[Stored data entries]
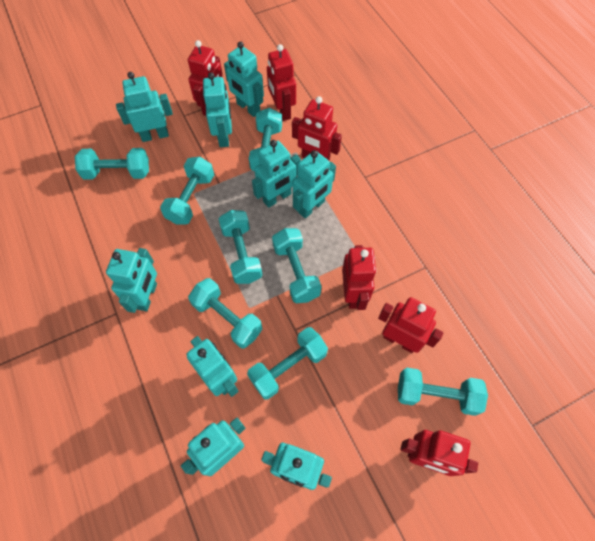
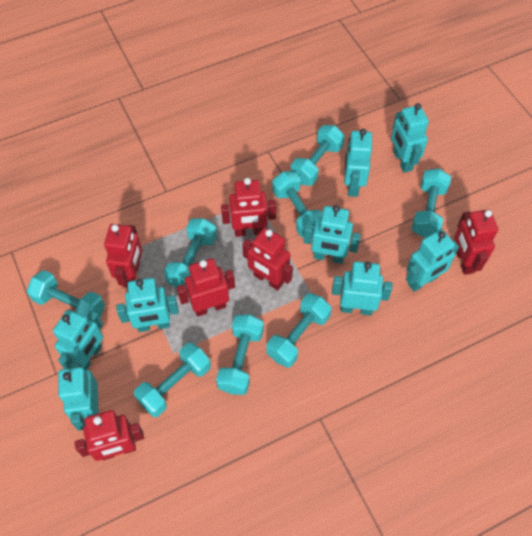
turquoise robot: 9 -> 8

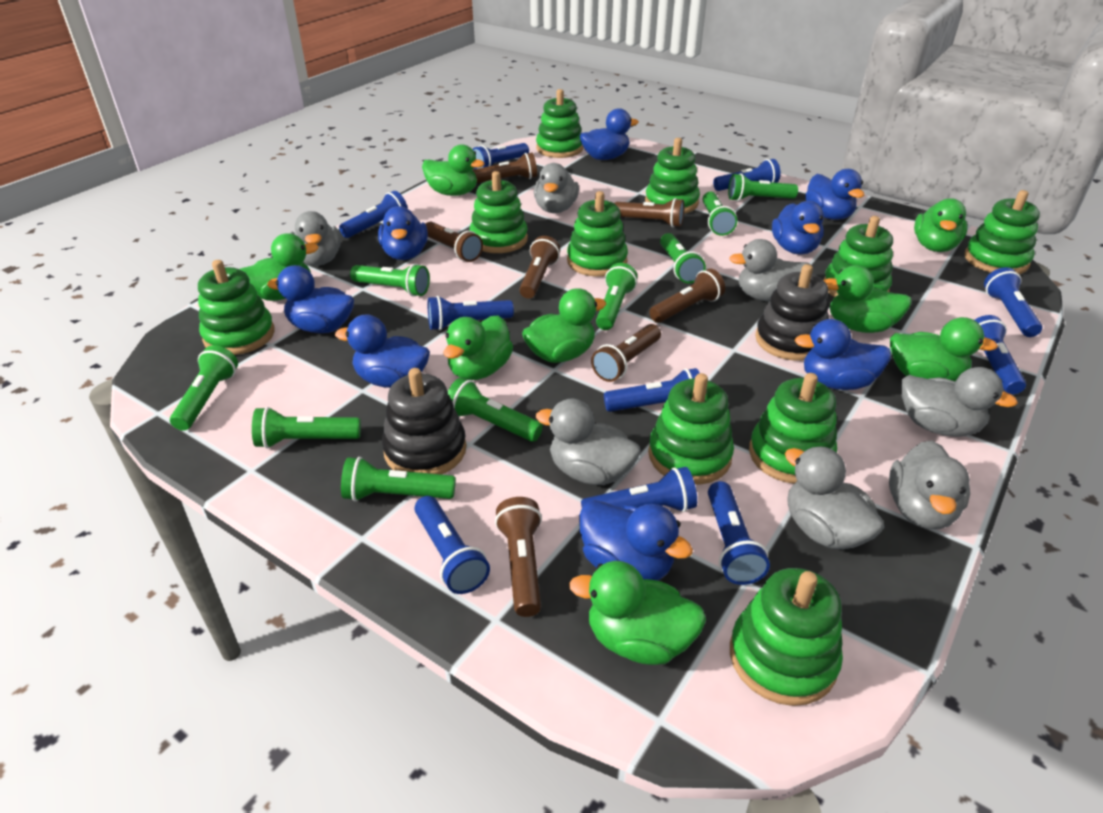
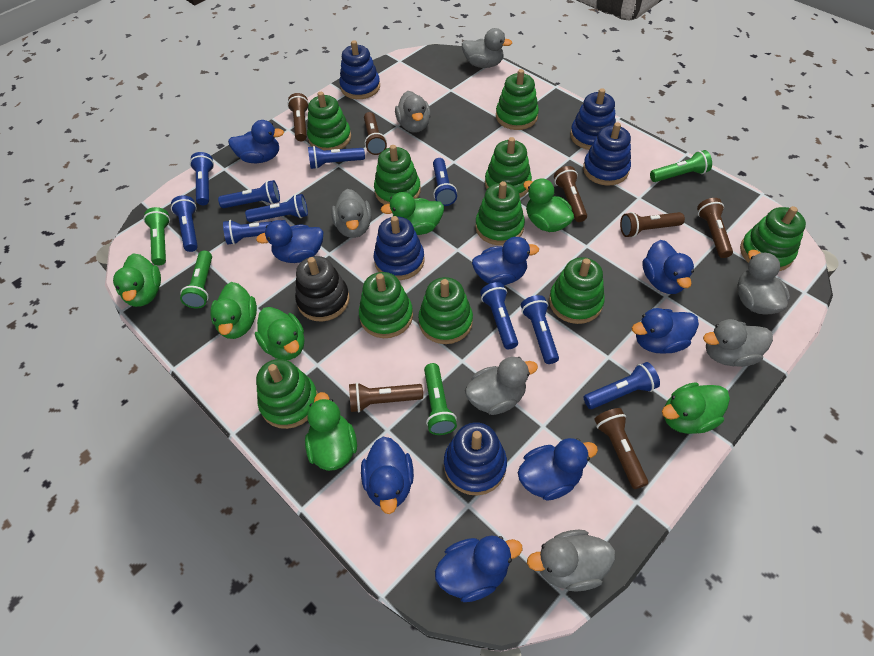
black stacking toy: 2 -> 1
blue stacking toy: 0 -> 5
green duck: 8 -> 7
green flashlight: 9 -> 4

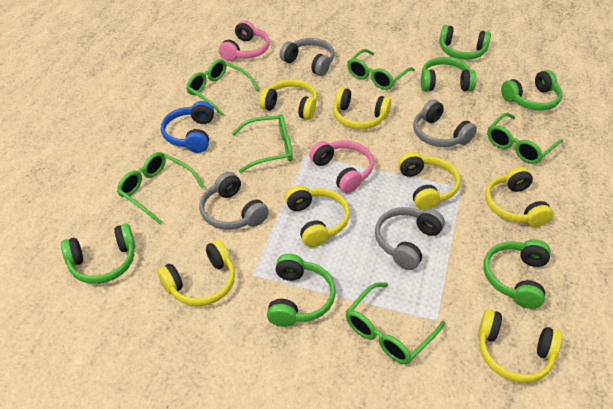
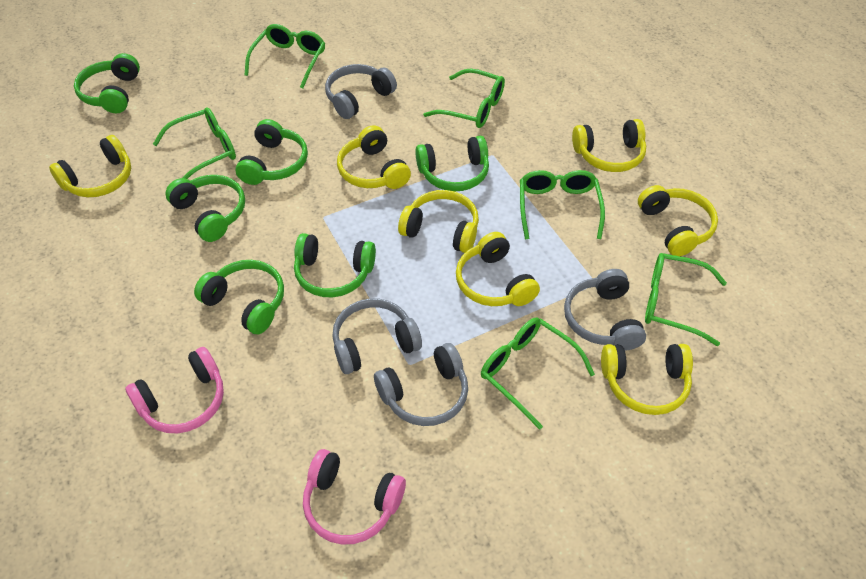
blue headphones: 1 -> 0

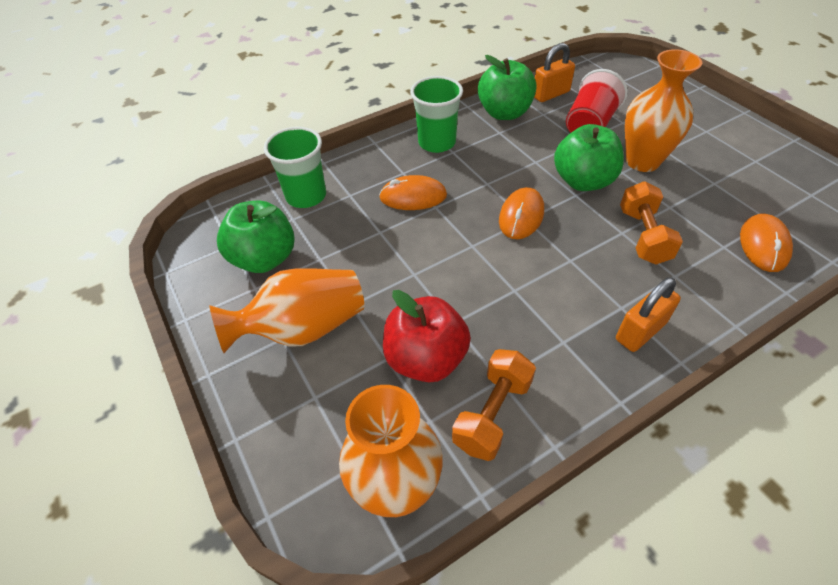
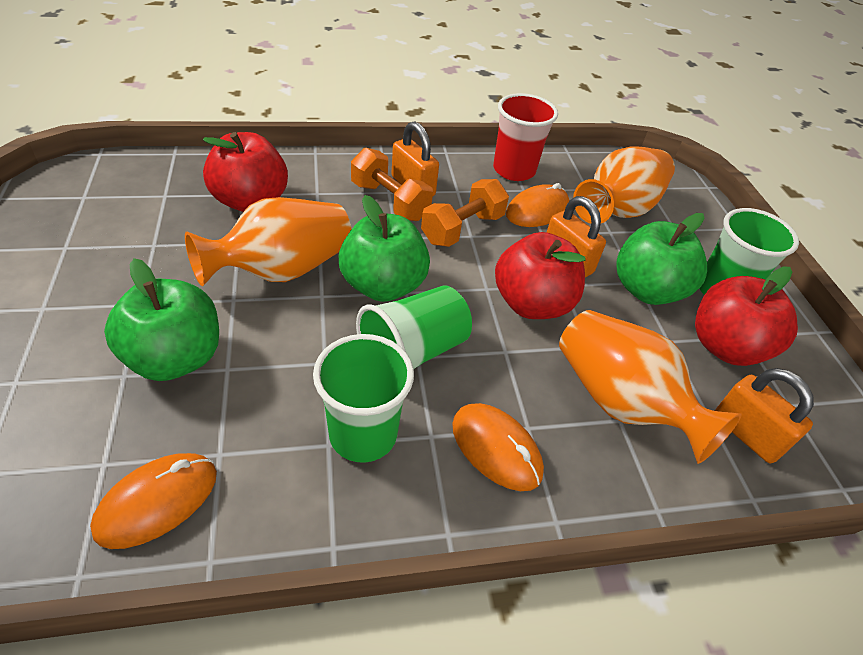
green cup: 2 -> 3
orange padlock: 2 -> 3
red apple: 1 -> 3

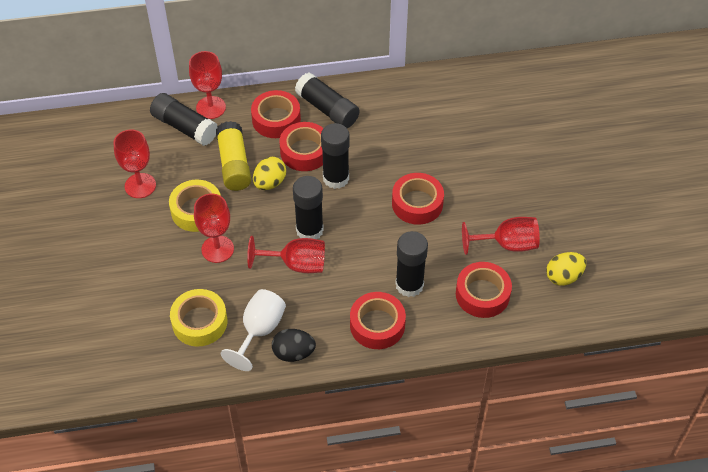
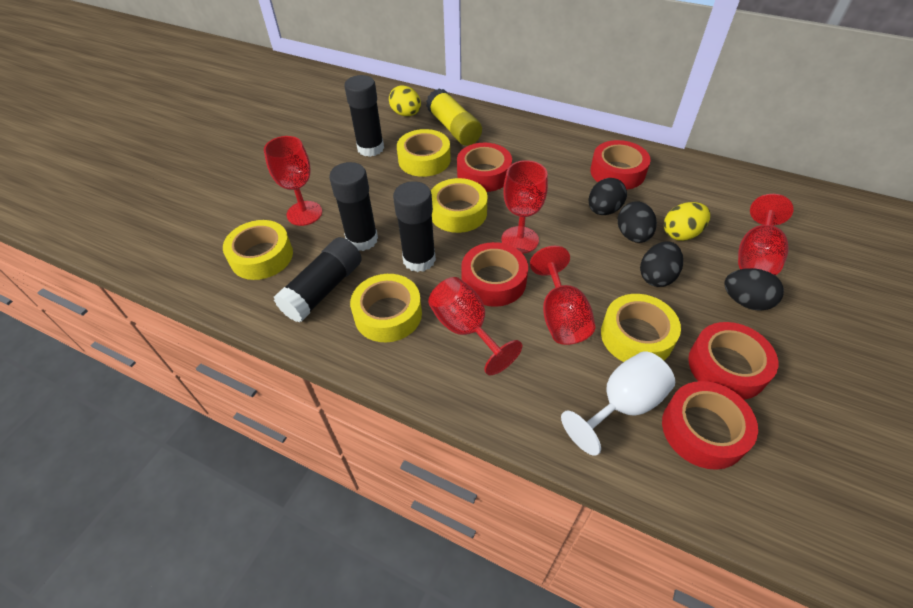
black egg: 1 -> 4
black glue stick: 5 -> 4
yellow tape: 2 -> 5

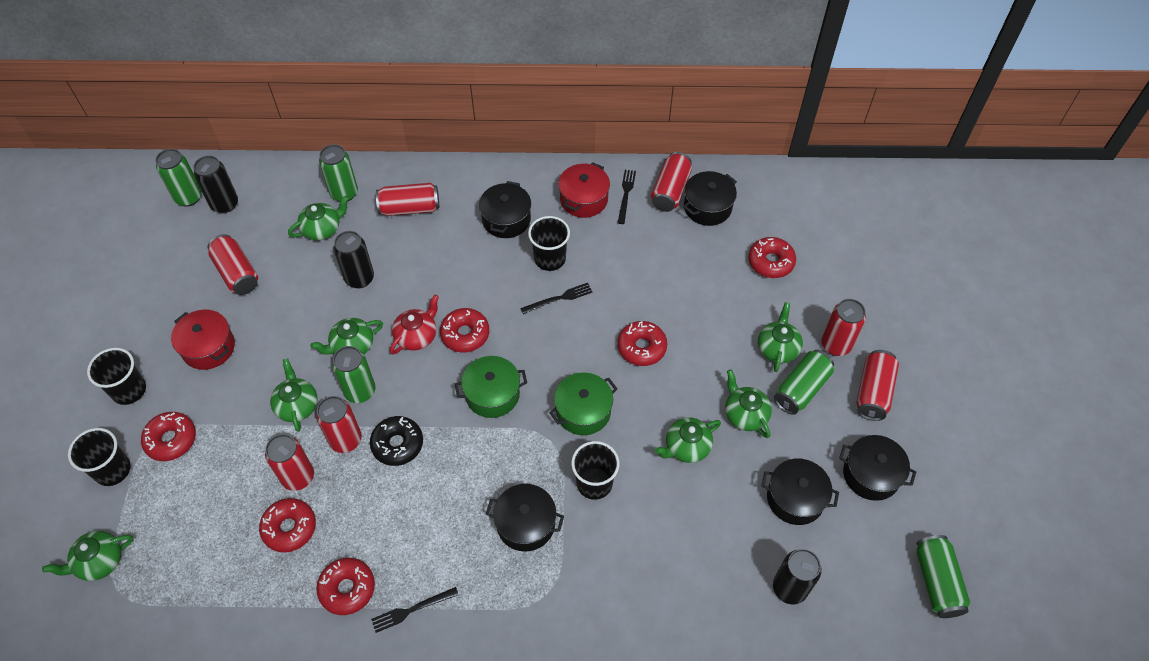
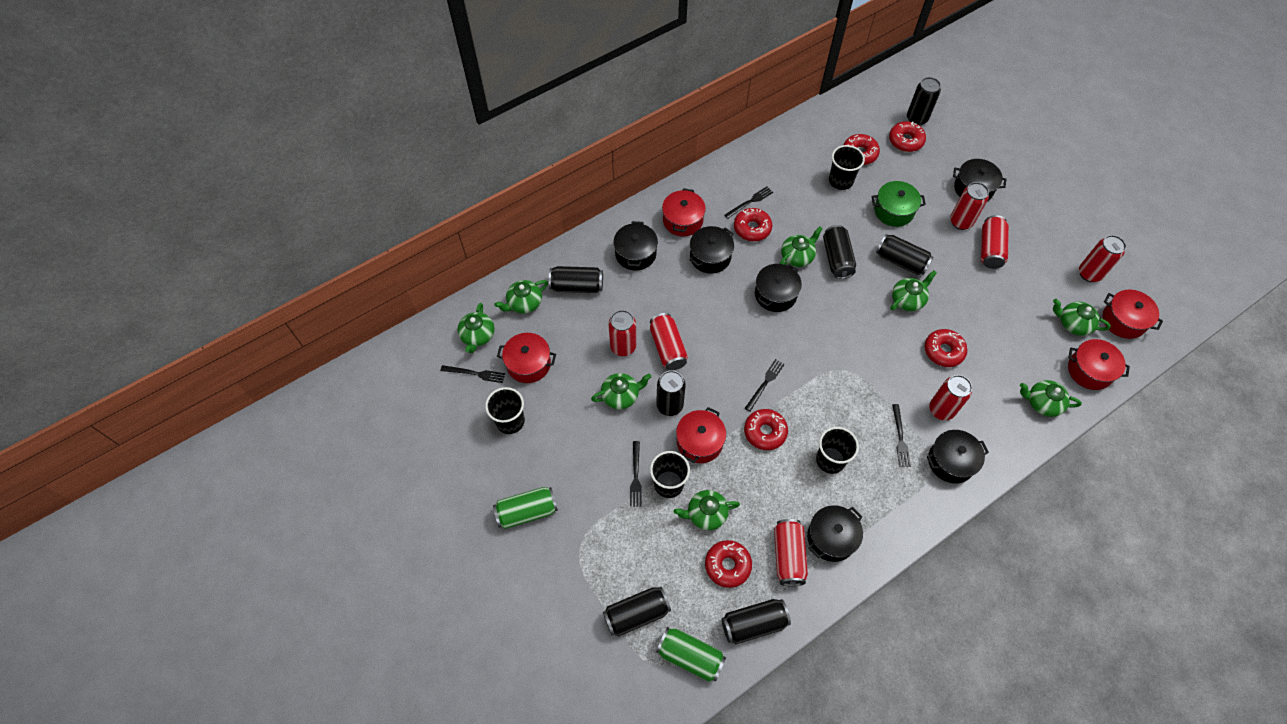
black can: 3 -> 7
black donut: 1 -> 0
black fork: 3 -> 5
black pot: 5 -> 6
green can: 5 -> 2
green pot: 2 -> 1
green teapot: 7 -> 8
red pot: 2 -> 5
red teapot: 1 -> 0

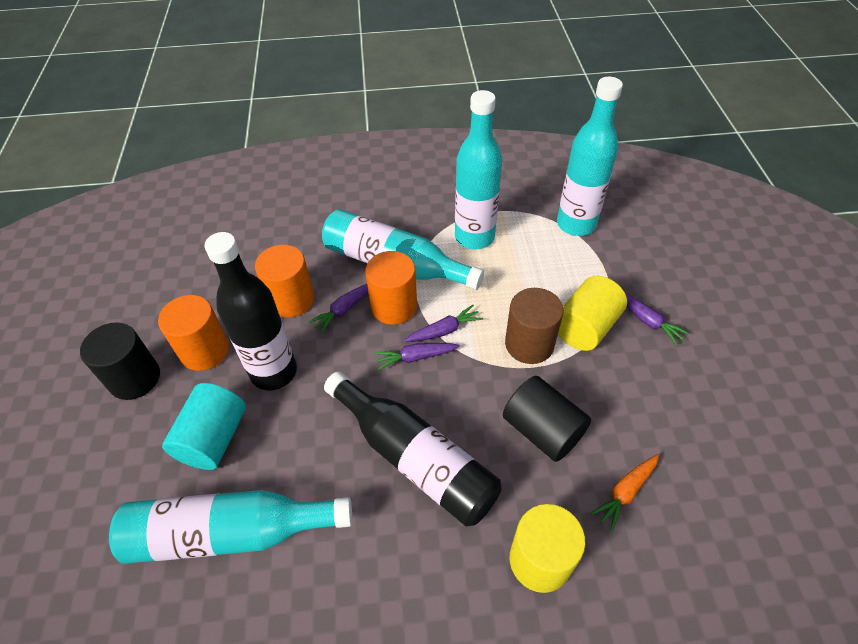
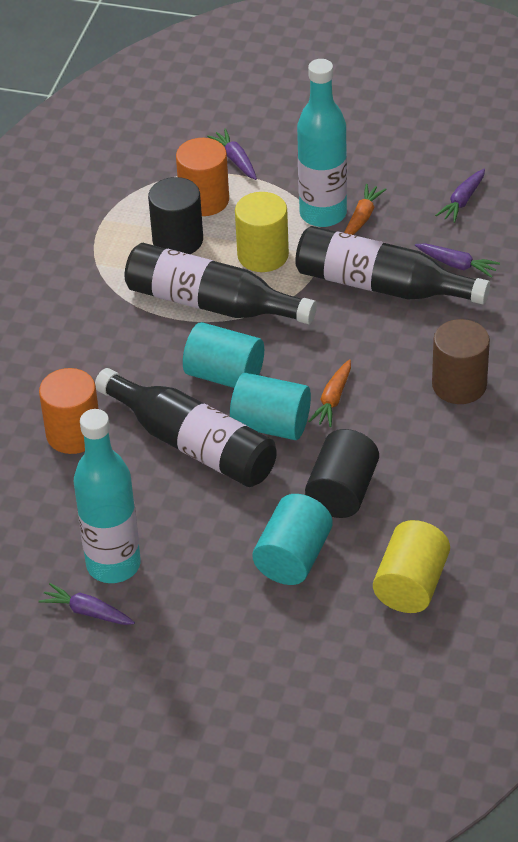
black bottle: 2 -> 3
orange carrot: 1 -> 2
orange cylinder: 3 -> 2
turquoise bottle: 4 -> 2
turquoise cylinder: 1 -> 3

ASSIGNED TASK — Your answer should consist of every line from the entries that holds "turquoise".

EXERCISE RESPONSE —
turquoise robot: 9 -> 8
turquoise bottle: 4 -> 2
turquoise cylinder: 1 -> 3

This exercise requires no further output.